*** Begin section ***

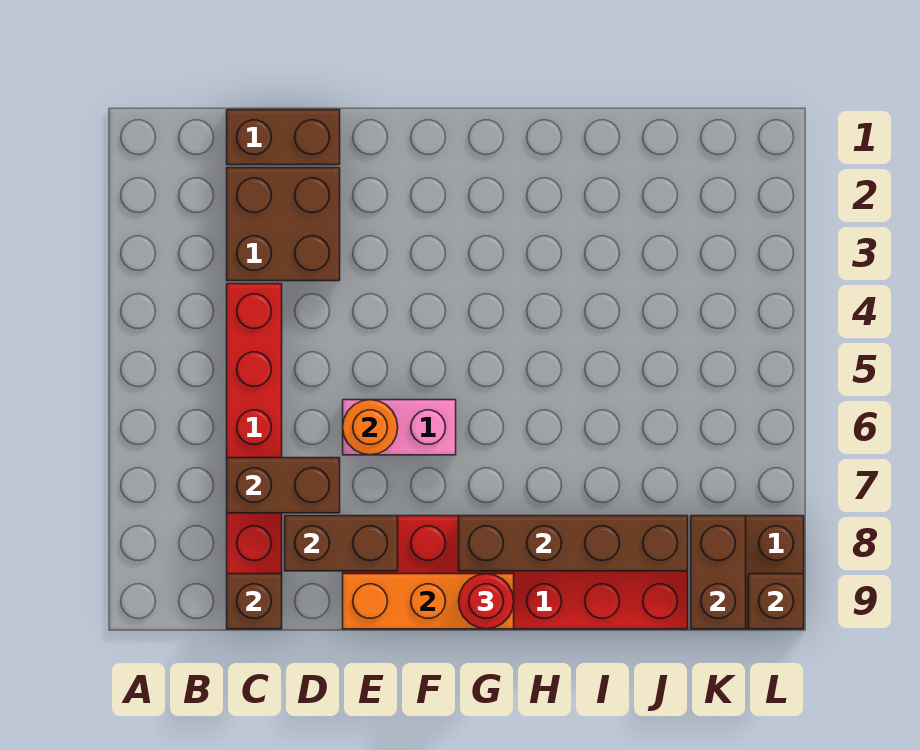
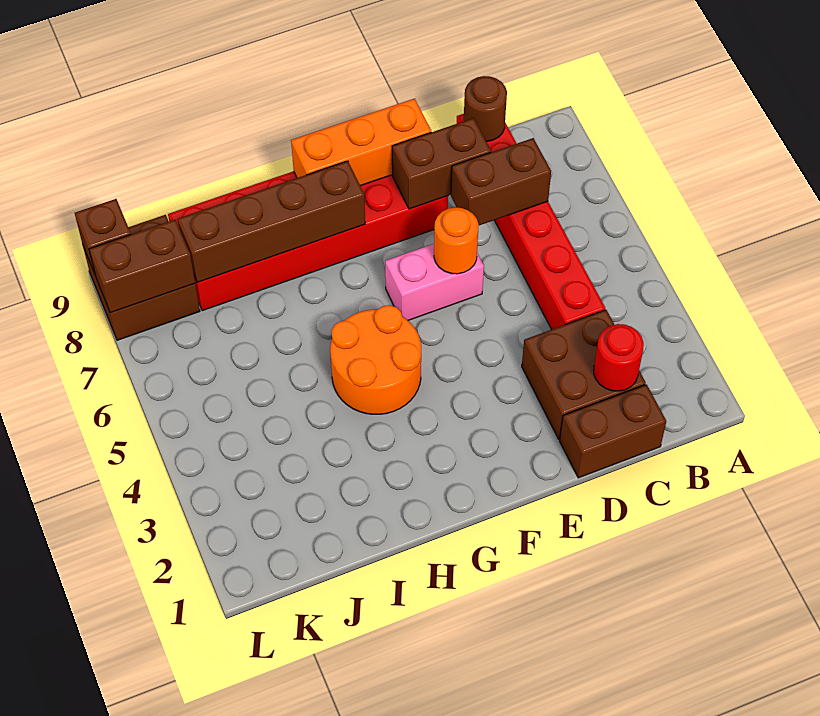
brown brick C9 level 2 -> brown round brick C9 level 2
none -> orange round brick G4:H5 level 1
red round brick G9 level 3 -> red round brick C2 level 2
brown brick K8:K9 level 2 -> brown brick K8:L8 level 2

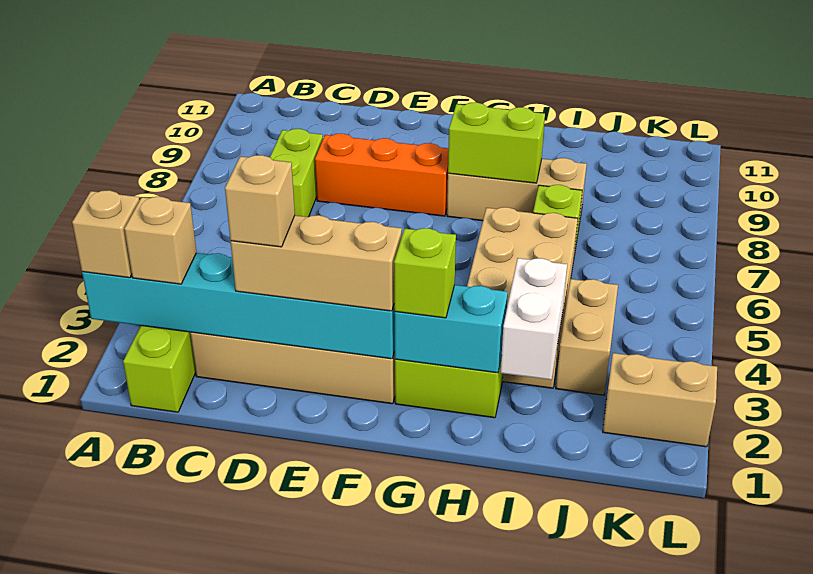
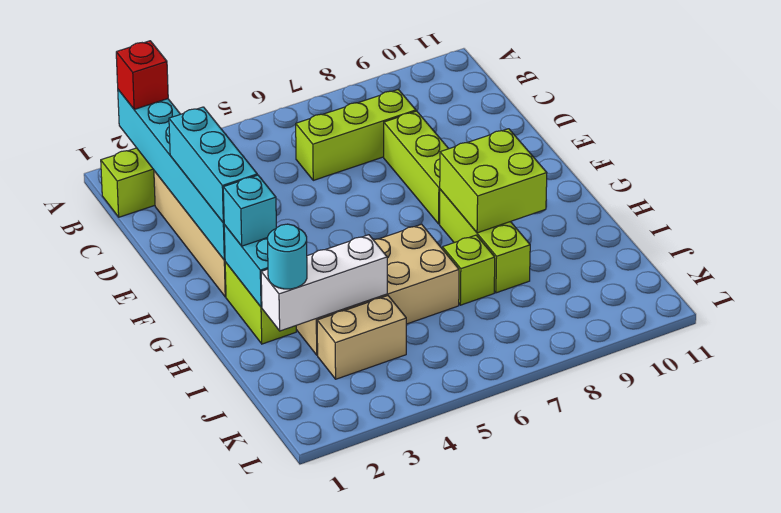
tan brick A2 level 3 -> red brick A2 level 3
tan brick B2 level 3 -> none
lime brick C7:C8 level 1 -> lime brick C6:C8 level 1
tan brick D2:F2 level 3 -> cyan brick D2:F2 level 3
tan brick D2 level 4 -> none
orange brick D8:F8 level 1 -> lime brick D8:F8 level 1
lime brick G2 level 3 -> cyan brick G2 level 3
tan brick G8:I8 level 1 -> lime brick G8:I8 level 1
lime brick G8:H8 level 2 -> lime brick G8:H9 level 2
white brick I2:I3 level 2 -> white brick I2:I4 level 2
none -> cyan round brick I2 level 3
tan brick K2:L2 level 1 -> none

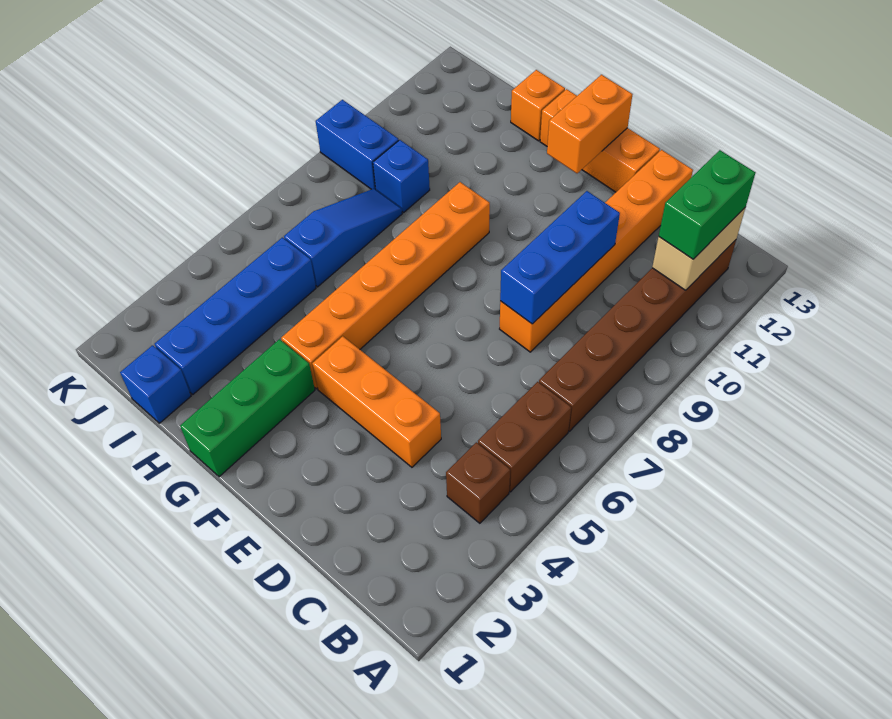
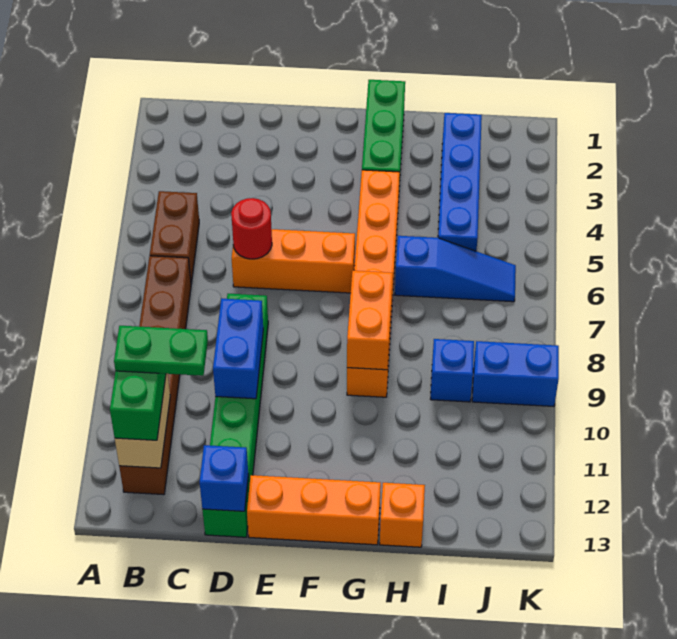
brown brick B4 level 1 -> none
none -> green plate B11:C11 level 4
orange brick D4:F4 level 1 -> orange brick D6:F6 level 1
none -> red round brick D6 level 2
orange brick D8:D13 level 1 -> green brick D8:D13 level 1
blue brick D8:D10 level 2 -> blue brick D9:D10 level 2
orange brick F12:F13 level 2 -> orange brick G8:G9 level 2
blue brick I1 level 1 -> blue brick D13 level 2
blue slope I6:I8 level 1 top 6 -> blue slope H6:J6 level 1 top H

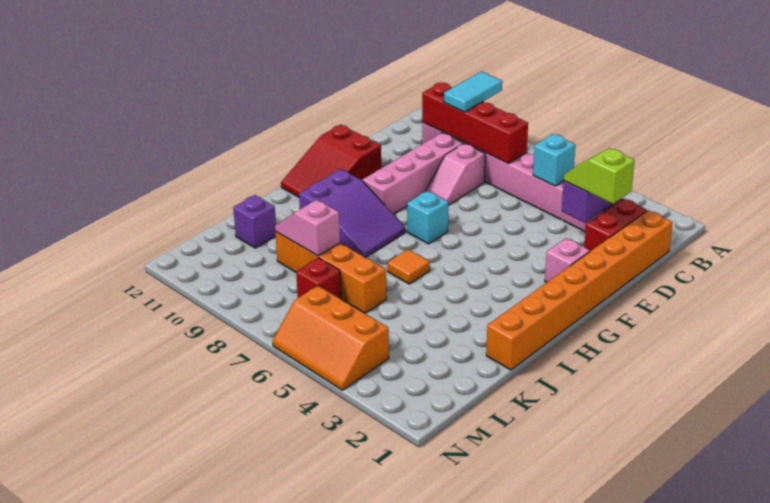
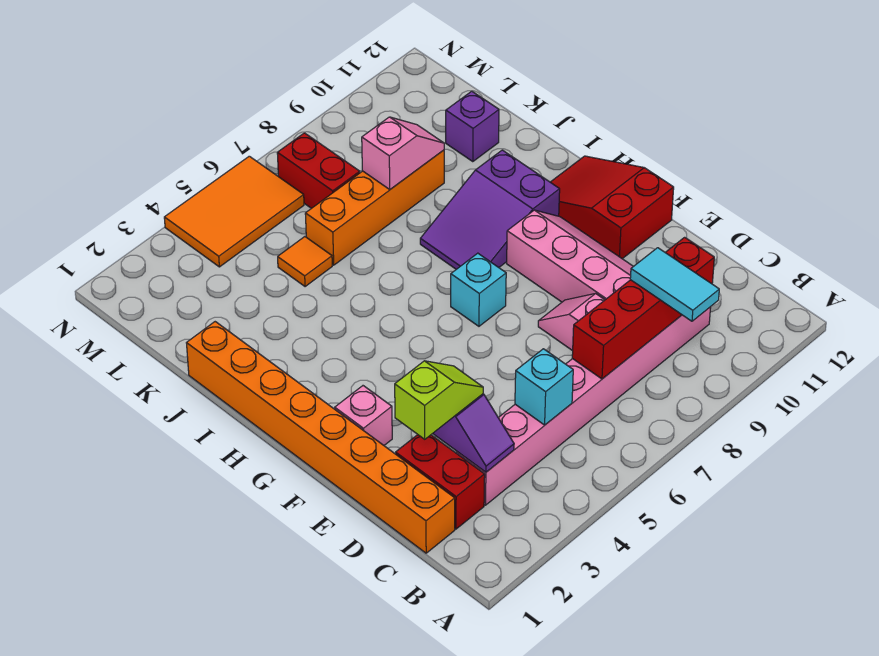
orange tile I6 level 1 -> orange tile K5 level 1
red brick L7 level 1 -> red brick L7:M7 level 1
orange slope M4:N6 level 1 top M -> orange tile M4:N6 level 1

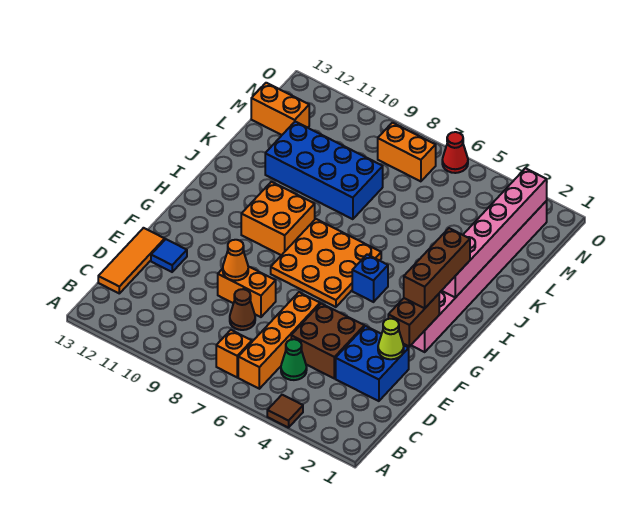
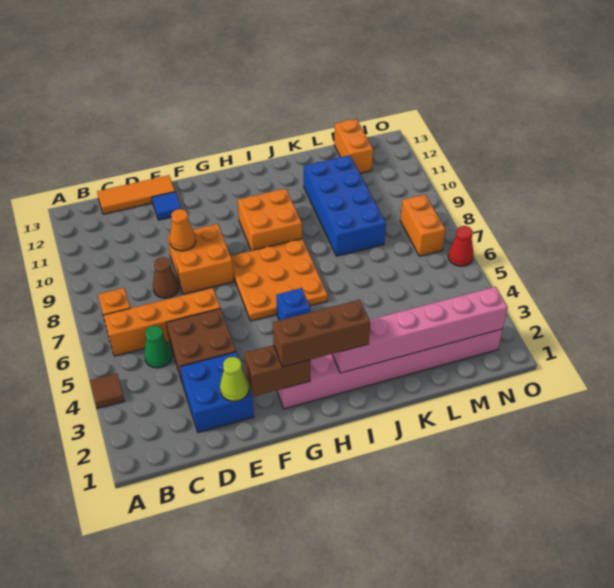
orange brick E8:E9 level 1 -> orange brick E8:F9 level 1

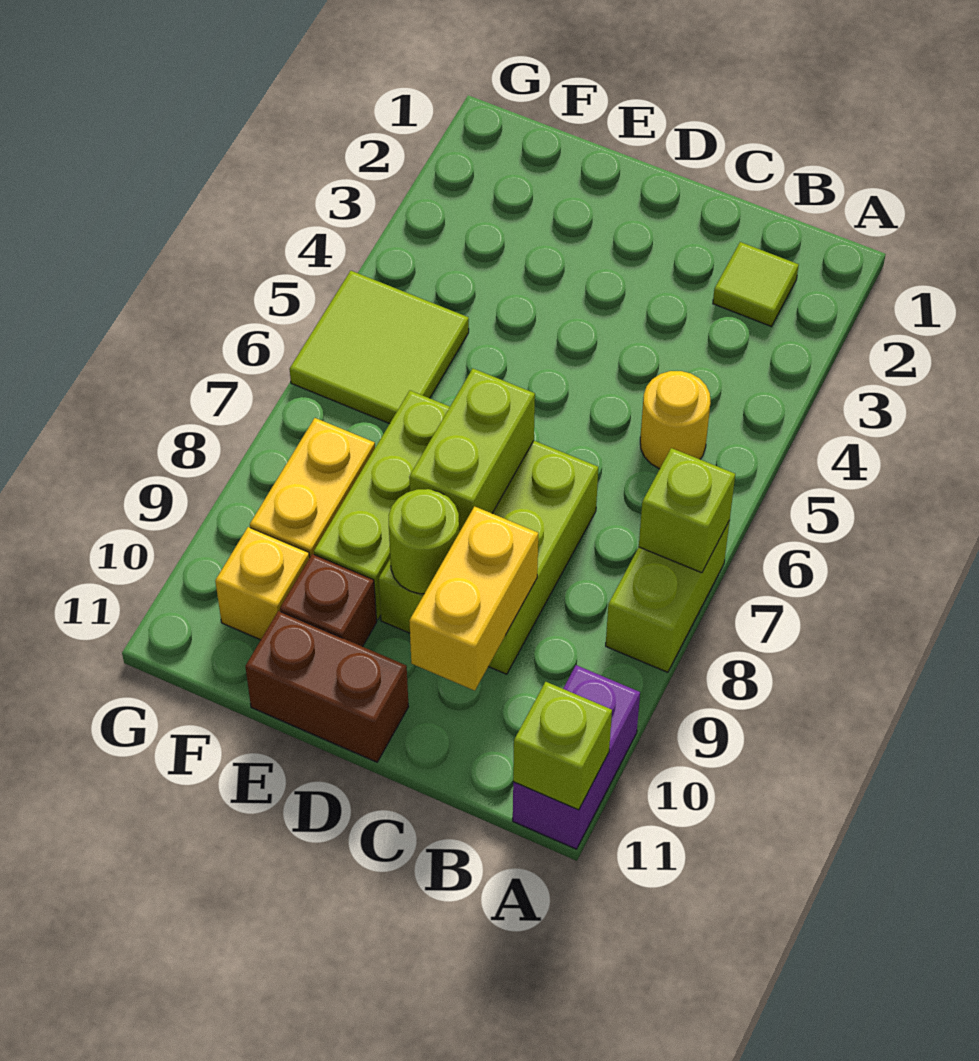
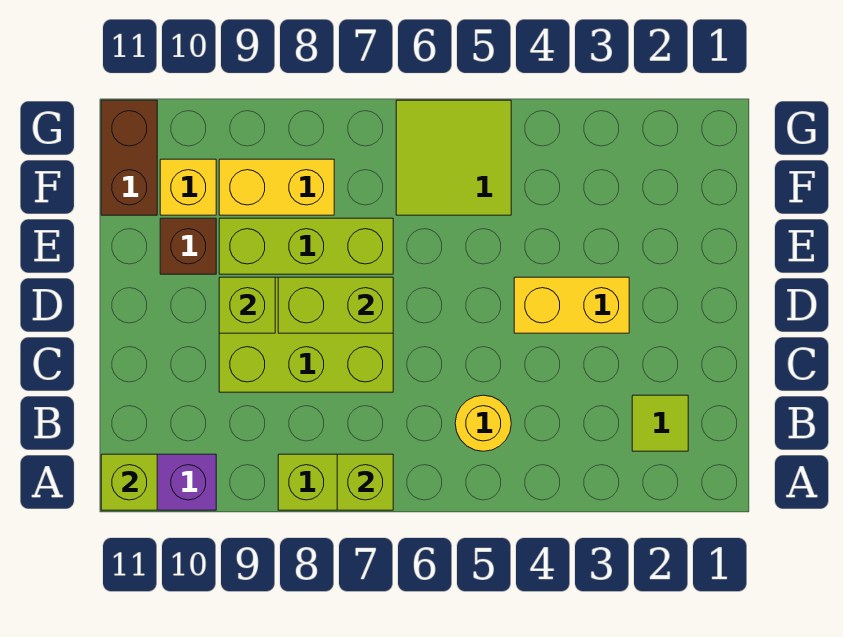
yellow brick C9:C10 level 2 -> yellow brick D3:D4 level 1
lime round brick D9 level 2 -> lime brick D9 level 2
brown brick D11:E11 level 1 -> brown brick F11:G11 level 1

*** End section ***

§ **EXERCISE REQUIREMENTS**:
Your answer should be a single number: how many lines in the listing above contain "blue"?

§ **EXERCISE SOLUTION**:
3